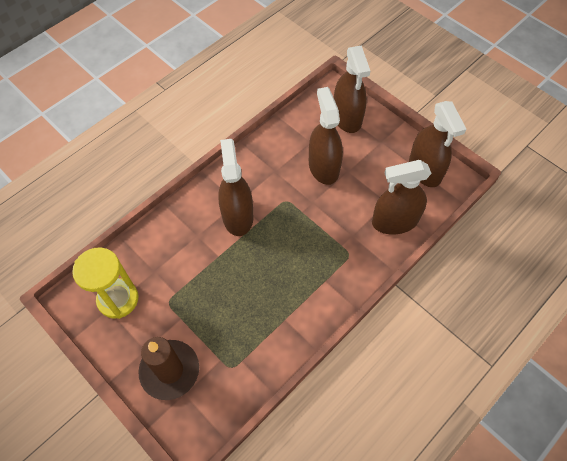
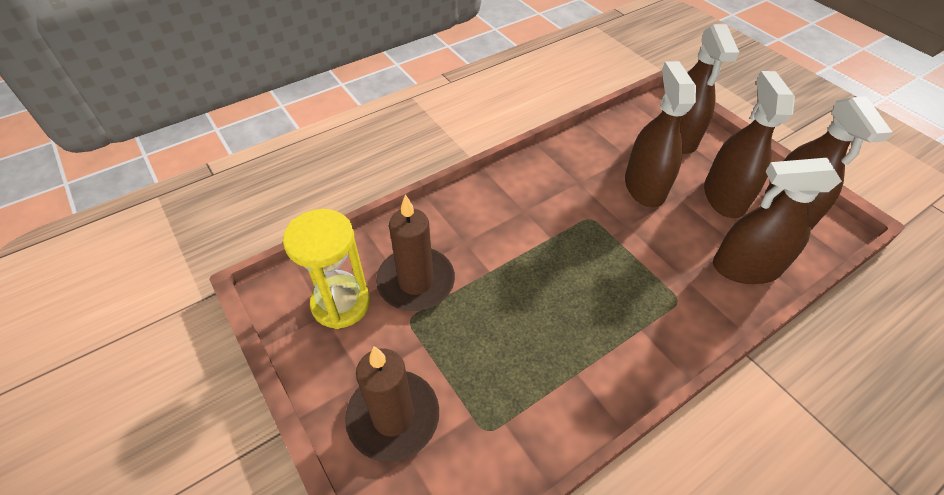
camera: 10 degrees right, 10 degrees down
(168, 273) = (416, 282): none -> brown candle
(237, 216) = (522, 227): brown spray bottle -> brown spray bottle (724, 197)

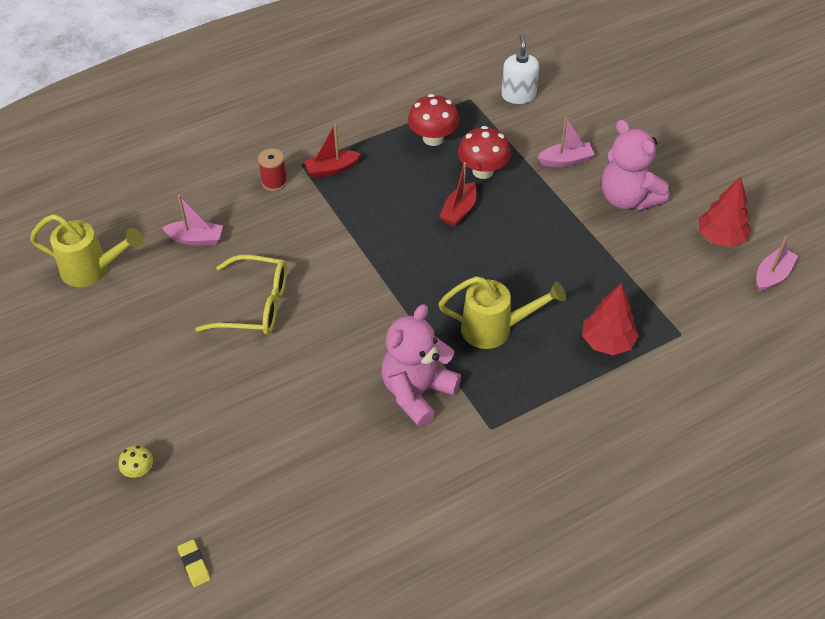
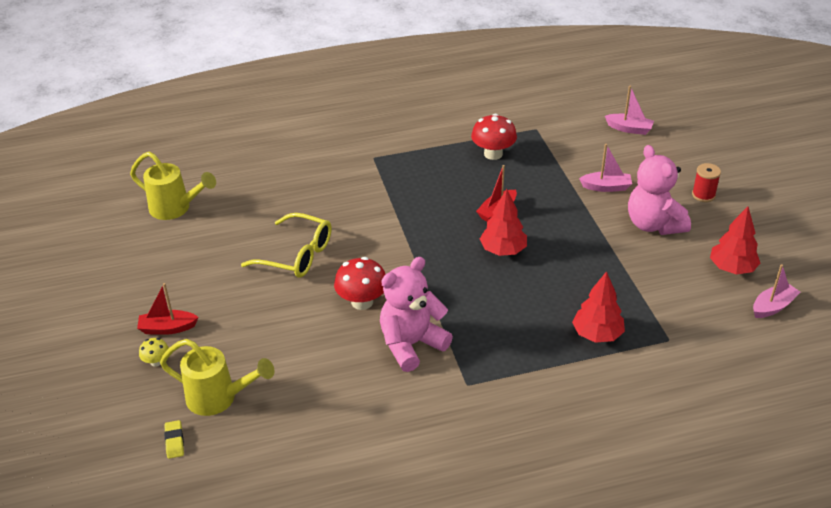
camera: 15 degrees right, 10 degrees down
(196, 239) = (266, 199): pink boat -> pink boat (629, 129)
(274, 182) = (346, 167): red spool -> red spool (703, 195)
(331, 169) = (398, 165): red boat -> red boat (167, 328)
(480, 258) = (503, 250): none -> red tree
(483, 171) = (528, 184): red mushroom -> red mushroom (362, 302)
(495, 329) = (498, 307): yellow watering can -> yellow watering can (219, 398)
(518, 95) = (580, 132): white soap dispenser -> none

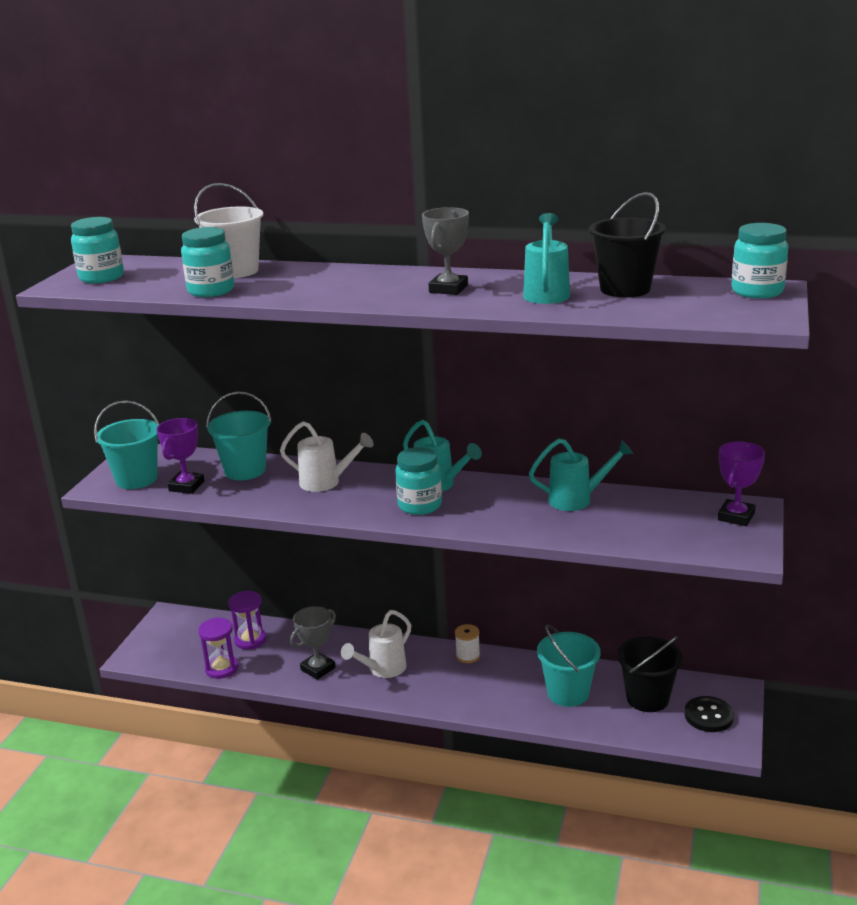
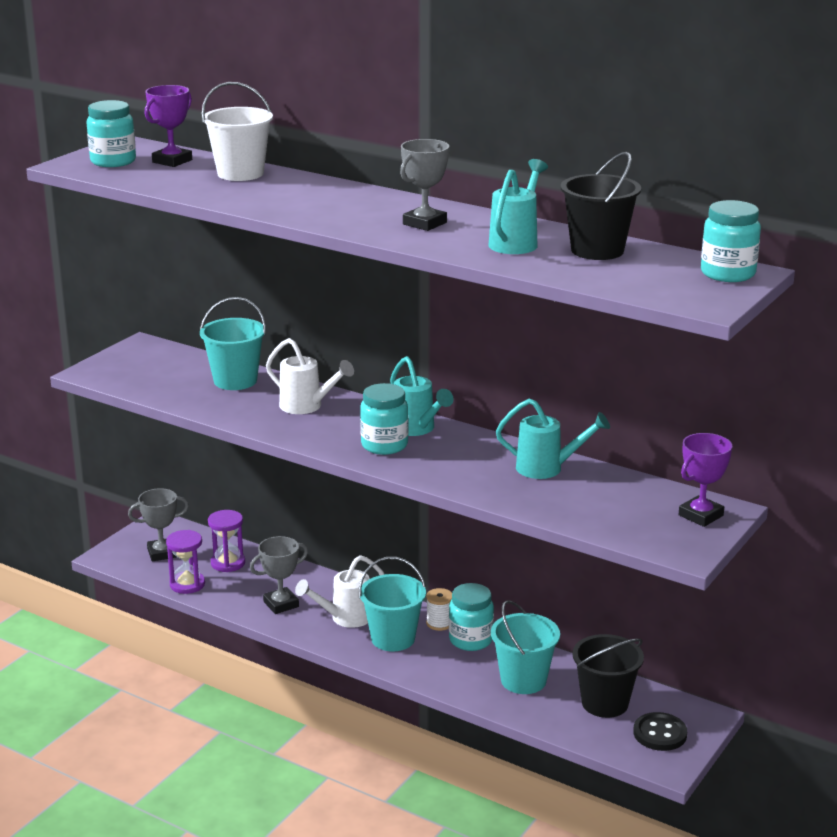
camera: 15 degrees right, 0 degrees up
(136, 479) = (128, 371): turquoise bucket -> turquoise bucket (393, 638)
(184, 643) = (162, 553): none -> grey trophy
(186, 486) = (171, 386): purple trophy -> purple trophy (172, 161)
(211, 291) = (202, 191): turquoise jar -> turquoise jar (470, 640)

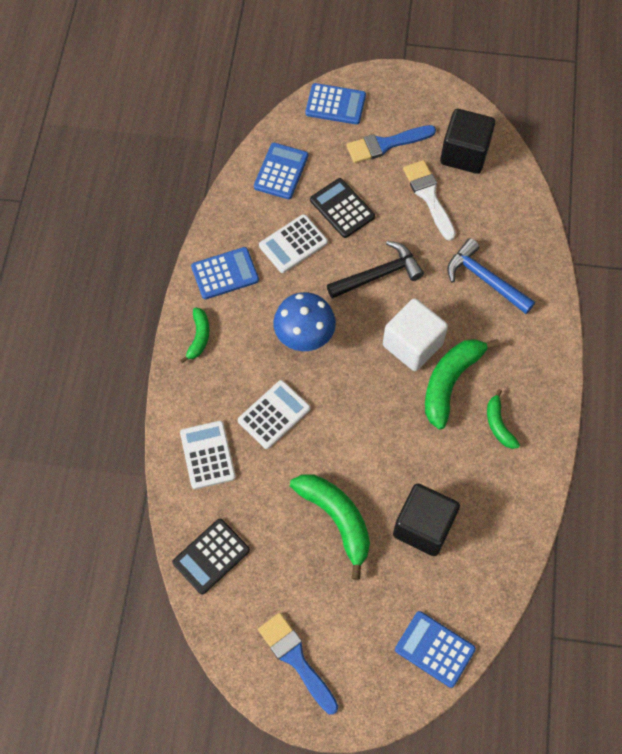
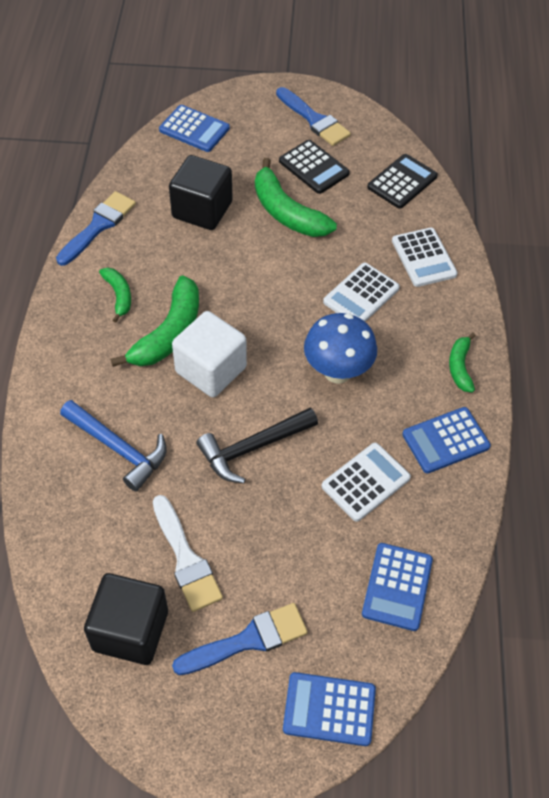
camera: 175 degrees right, 10 degrees down
(342, 208) = (305, 535): black calculator -> black calculator (313, 167)
(527, 509) = (98, 226): none -> blue brush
-*-
What is required » Output each entry shown above exactly as it stands, with all pictures removed.

Answer space »
camera: 10 degrees right, 10 degrees down
(168, 273) = (416, 282): none -> brown candle
(237, 216) = (522, 227): brown spray bottle -> brown spray bottle (724, 197)

camera: 15 degrees right, 10 degrees down
(196, 239) = (266, 199): pink boat -> pink boat (629, 129)
(274, 182) = (346, 167): red spool -> red spool (703, 195)
(331, 169) = (398, 165): red boat -> red boat (167, 328)
(480, 258) = (503, 250): none -> red tree
(483, 171) = (528, 184): red mushroom -> red mushroom (362, 302)
(495, 329) = (498, 307): yellow watering can -> yellow watering can (219, 398)
(518, 95) = (580, 132): white soap dispenser -> none

camera: 15 degrees right, 0 degrees up
(136, 479) = (128, 371): turquoise bucket -> turquoise bucket (393, 638)
(184, 643) = (162, 553): none -> grey trophy
(186, 486) = (171, 386): purple trophy -> purple trophy (172, 161)
(211, 291) = (202, 191): turquoise jar -> turquoise jar (470, 640)

camera: 175 degrees right, 10 degrees down
(342, 208) = (305, 535): black calculator -> black calculator (313, 167)
(527, 509) = (98, 226): none -> blue brush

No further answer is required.